Image change detection data:
:::
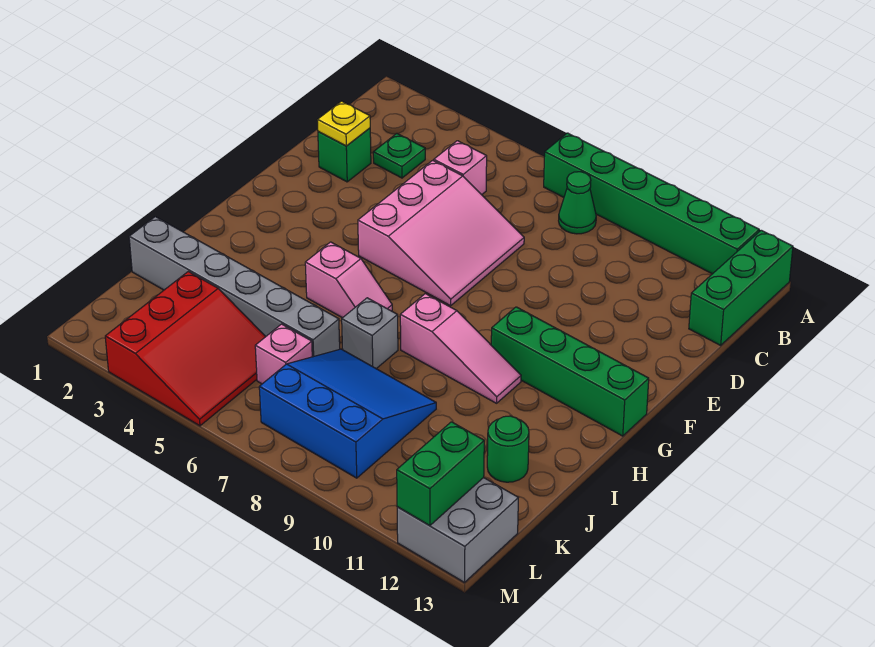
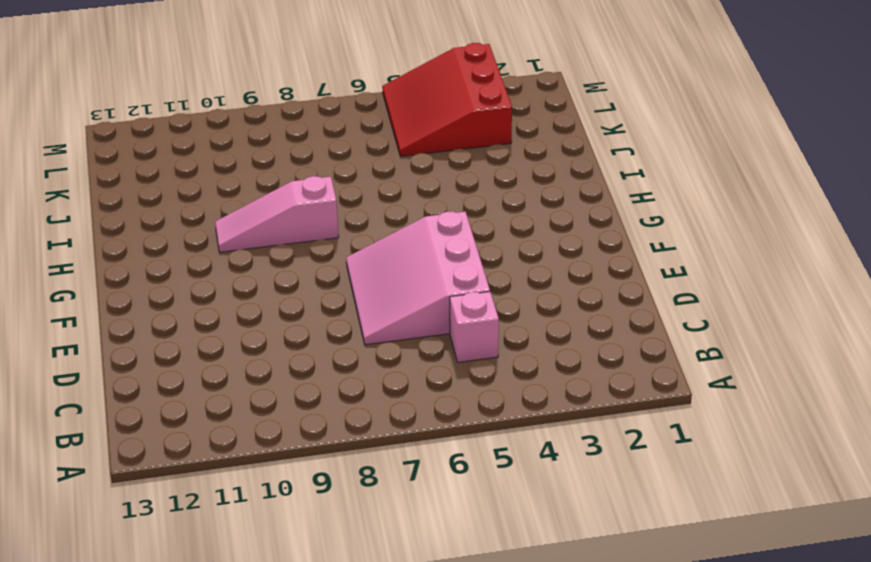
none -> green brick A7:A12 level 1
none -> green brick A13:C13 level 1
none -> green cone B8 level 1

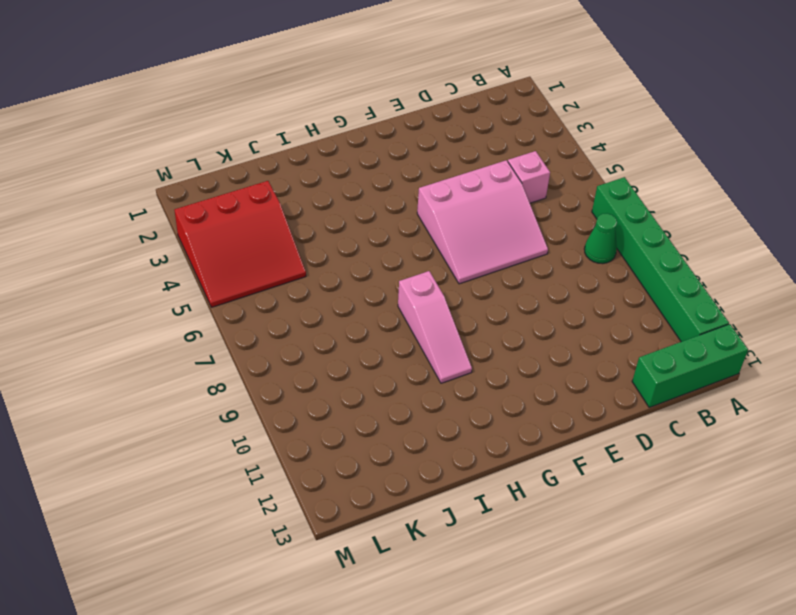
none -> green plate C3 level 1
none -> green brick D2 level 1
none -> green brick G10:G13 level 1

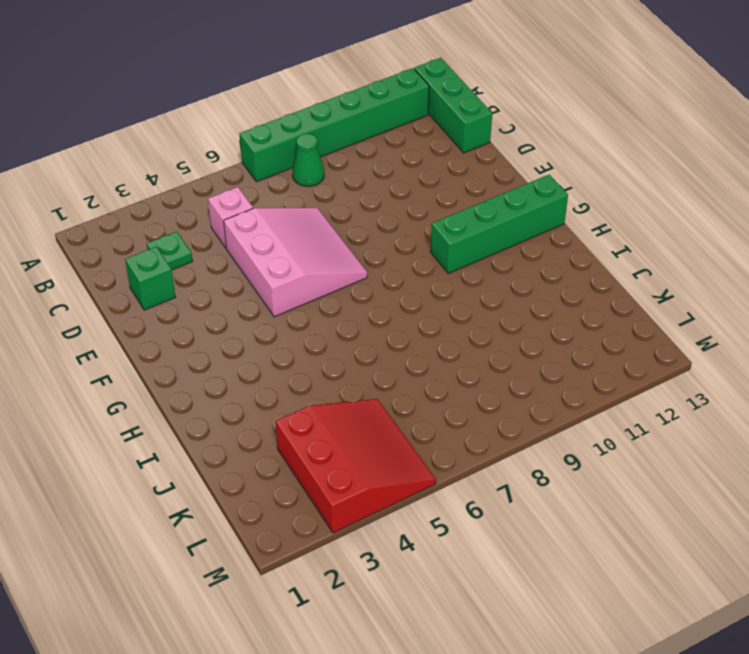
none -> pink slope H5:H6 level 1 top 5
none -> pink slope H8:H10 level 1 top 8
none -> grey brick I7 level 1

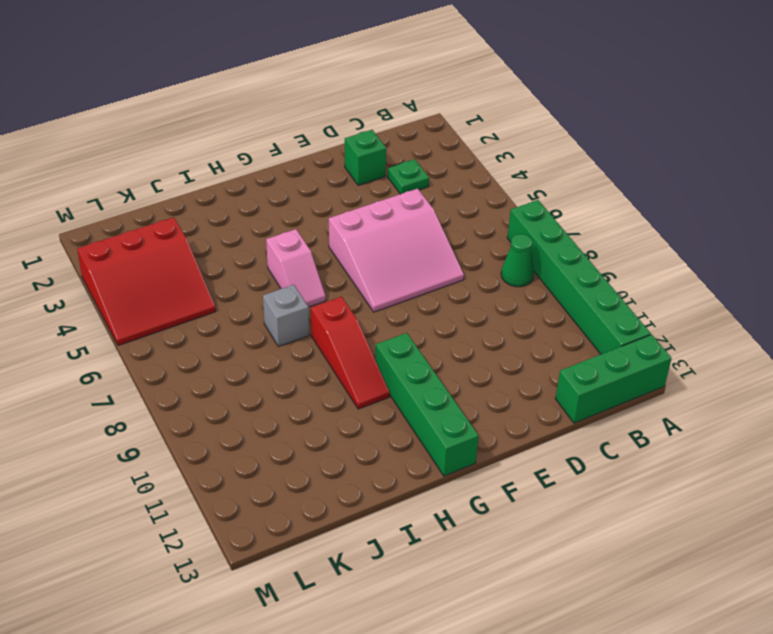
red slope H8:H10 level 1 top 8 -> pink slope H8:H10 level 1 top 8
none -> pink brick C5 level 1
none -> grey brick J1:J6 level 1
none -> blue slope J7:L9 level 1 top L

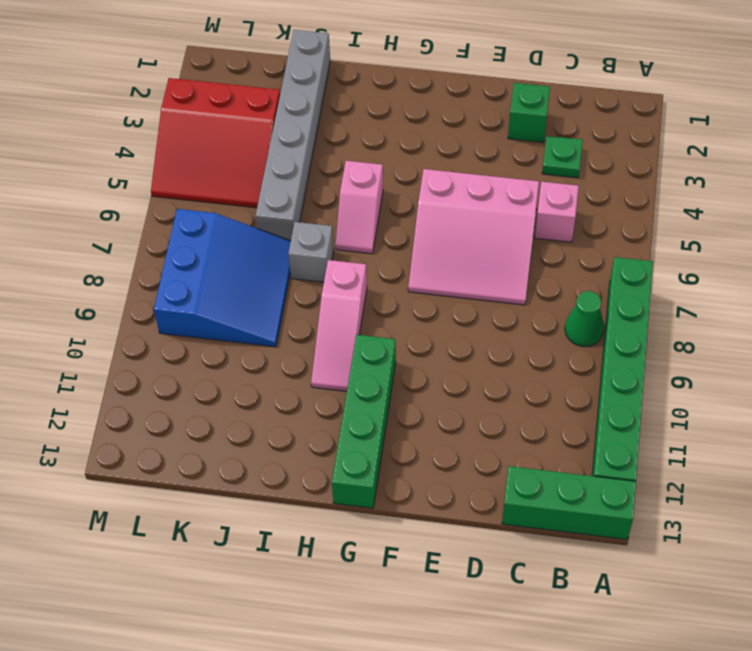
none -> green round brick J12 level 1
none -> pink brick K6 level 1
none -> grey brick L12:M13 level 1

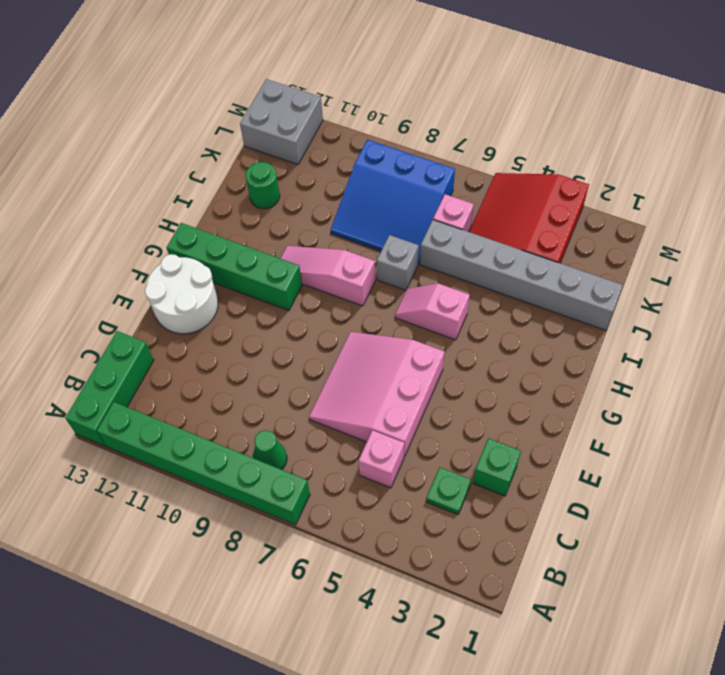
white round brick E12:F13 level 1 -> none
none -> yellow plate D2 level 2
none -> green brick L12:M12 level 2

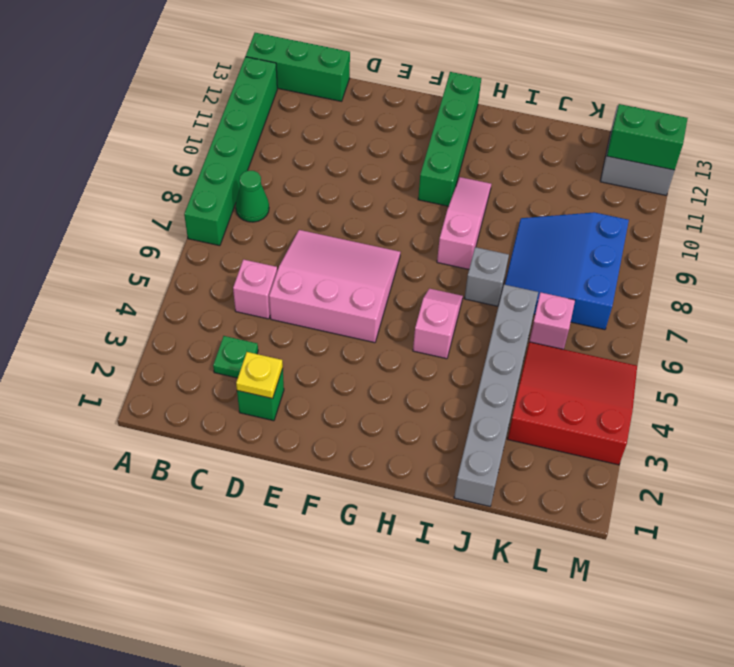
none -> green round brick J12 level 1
:::
Activity:
Each line from the start of the entries through the line with "none -> green brick L12:M12 level 2" is to be restated exactly, and the pictures are to be skipped.

Your response:
none -> green brick A7:A12 level 1
none -> green brick A13:C13 level 1
none -> green cone B8 level 1

none -> green plate C3 level 1
none -> green brick D2 level 1
none -> green brick G10:G13 level 1

none -> pink slope H5:H6 level 1 top 5
none -> pink slope H8:H10 level 1 top 8
none -> grey brick I7 level 1

red slope H8:H10 level 1 top 8 -> pink slope H8:H10 level 1 top 8
none -> pink brick C5 level 1
none -> grey brick J1:J6 level 1
none -> blue slope J7:L9 level 1 top L

none -> green round brick J12 level 1
none -> pink brick K6 level 1
none -> grey brick L12:M13 level 1

white round brick E12:F13 level 1 -> none
none -> yellow plate D2 level 2
none -> green brick L12:M12 level 2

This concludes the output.